Requirement:
The job is to output each record exactly as it stands, pictures excluded.

-.-.-

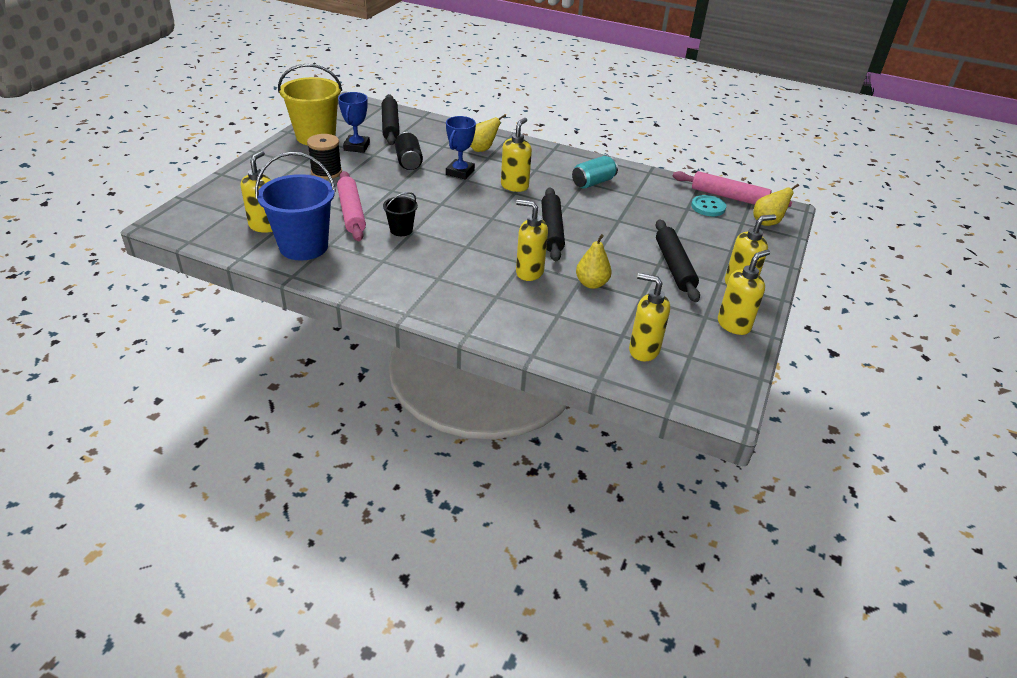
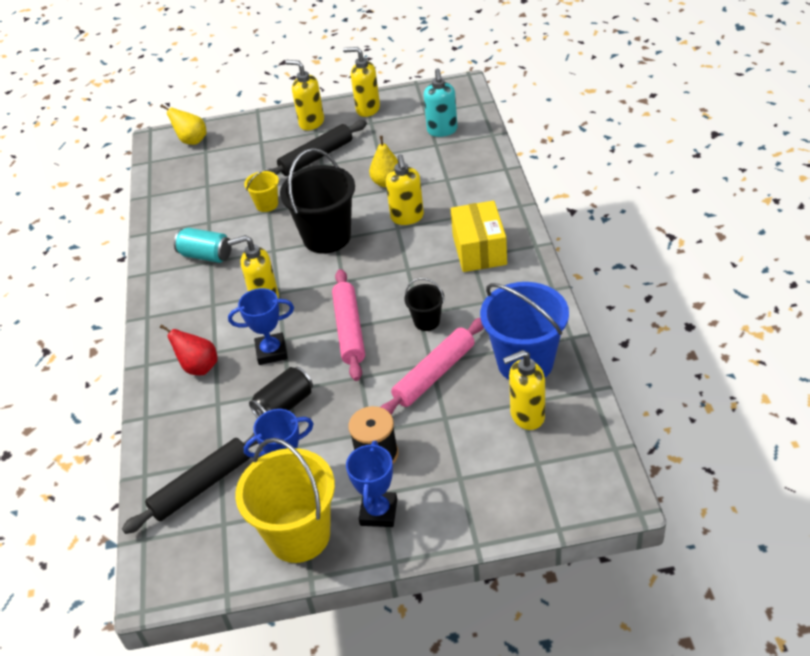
camera: 115 degrees left, 5 degrees up
(290, 159) = (378, 512): none -> blue trophy
(441, 285) = (479, 250): none -> yellow box
(482, 149) = (199, 367): yellow pear -> red pear
(552, 230) = (327, 237): black rolling pin -> black bucket
(628, 222) = (267, 204): none -> yellow bucket
(643, 350) = (442, 130): yellow soap dispenser -> turquoise soap dispenser
(708, 207) = (193, 176): turquoise button -> none
(728, 197) = (160, 173): pink rolling pin -> pink rolling pin (349, 330)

-.-.-

Response to the exercise:
camera: 115 degrees left, 5 degrees up
(290, 159) = (378, 512): none -> blue trophy
(441, 285) = (479, 250): none -> yellow box
(482, 149) = (199, 367): yellow pear -> red pear
(552, 230) = (327, 237): black rolling pin -> black bucket
(628, 222) = (267, 204): none -> yellow bucket
(643, 350) = (442, 130): yellow soap dispenser -> turquoise soap dispenser
(708, 207) = (193, 176): turquoise button -> none
(728, 197) = (160, 173): pink rolling pin -> pink rolling pin (349, 330)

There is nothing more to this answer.